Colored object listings
● ● ●

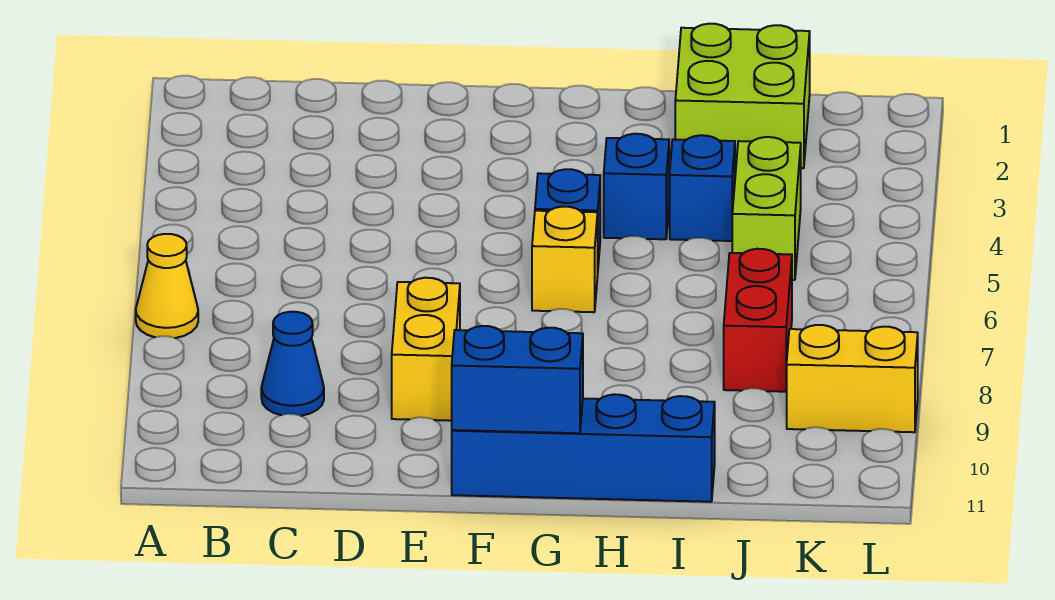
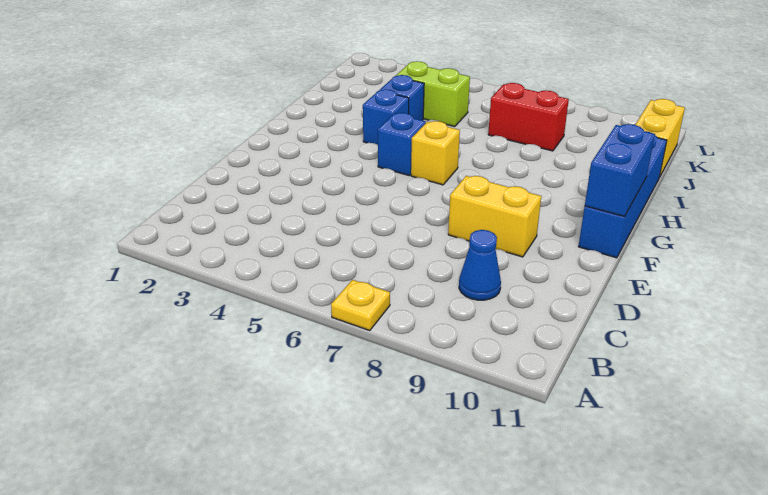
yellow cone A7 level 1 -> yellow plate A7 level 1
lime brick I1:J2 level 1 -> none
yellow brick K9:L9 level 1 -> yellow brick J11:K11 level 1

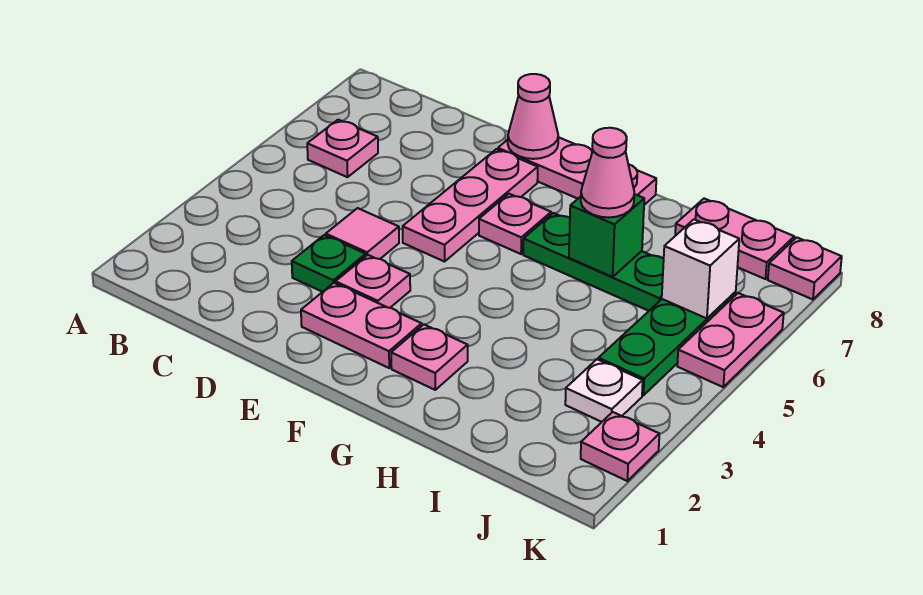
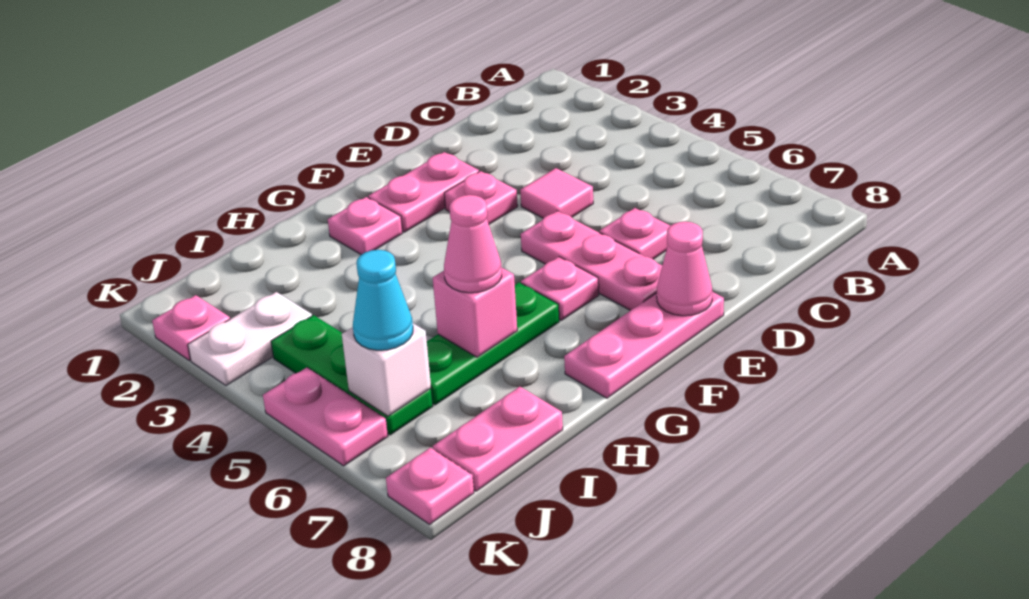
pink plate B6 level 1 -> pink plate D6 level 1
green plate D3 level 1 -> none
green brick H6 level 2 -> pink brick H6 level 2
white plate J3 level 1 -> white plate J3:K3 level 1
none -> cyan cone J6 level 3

● ● ●

Work request:
Your task is to list each line of the records with the word "yellow".

Response below:
yellow cone A7 level 1 -> yellow plate A7 level 1
yellow brick K9:L9 level 1 -> yellow brick J11:K11 level 1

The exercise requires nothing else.